*WHAT NEEDS TO BE DONE*
From the line with "cyan brick B6:C6 level 1 -> none" through the line with "cyan brick G8 level 1 -> none", repeat the entries verbatim, both end lines included, and add nothing.

*DATA EXCERPTS*
[Start of section]

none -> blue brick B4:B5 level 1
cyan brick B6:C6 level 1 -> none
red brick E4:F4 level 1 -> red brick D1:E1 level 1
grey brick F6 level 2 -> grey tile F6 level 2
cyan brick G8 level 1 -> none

[End of section]
[Start of section]

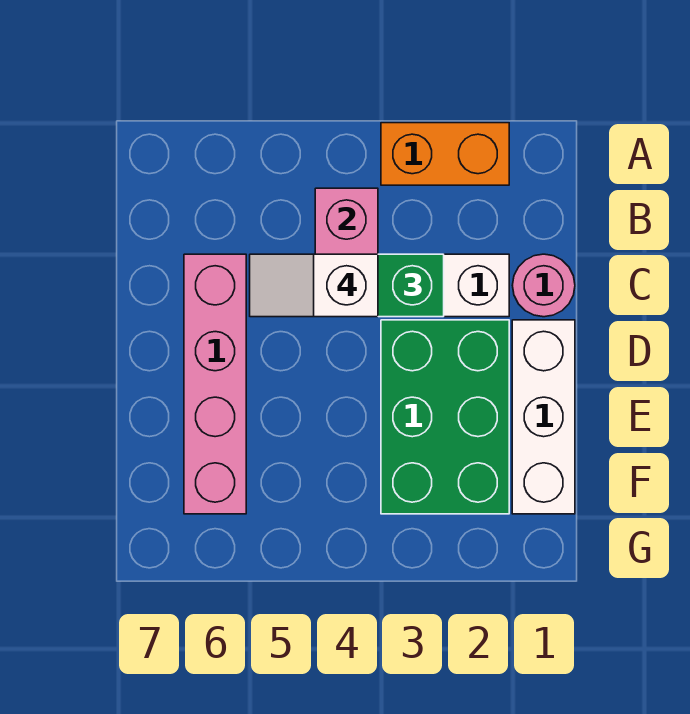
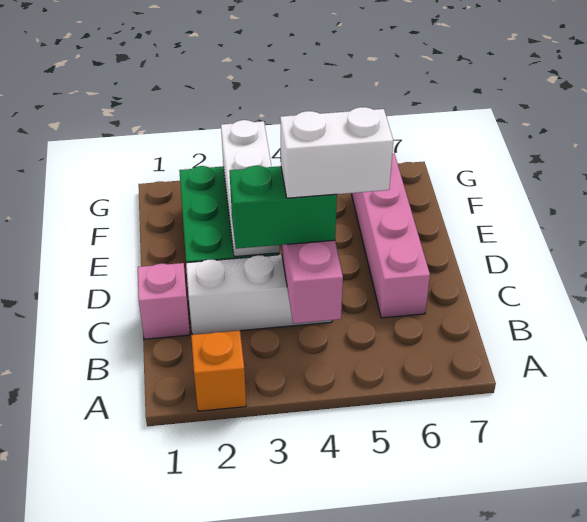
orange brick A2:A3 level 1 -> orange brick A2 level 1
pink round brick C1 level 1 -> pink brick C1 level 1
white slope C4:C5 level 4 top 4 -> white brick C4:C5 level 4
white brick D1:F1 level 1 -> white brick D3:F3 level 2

[End of section]

*SOLUTION BELOW*
cyan brick B6:C6 level 1 -> none
red brick E4:F4 level 1 -> red brick D1:E1 level 1
grey brick F6 level 2 -> grey tile F6 level 2
cyan brick G8 level 1 -> none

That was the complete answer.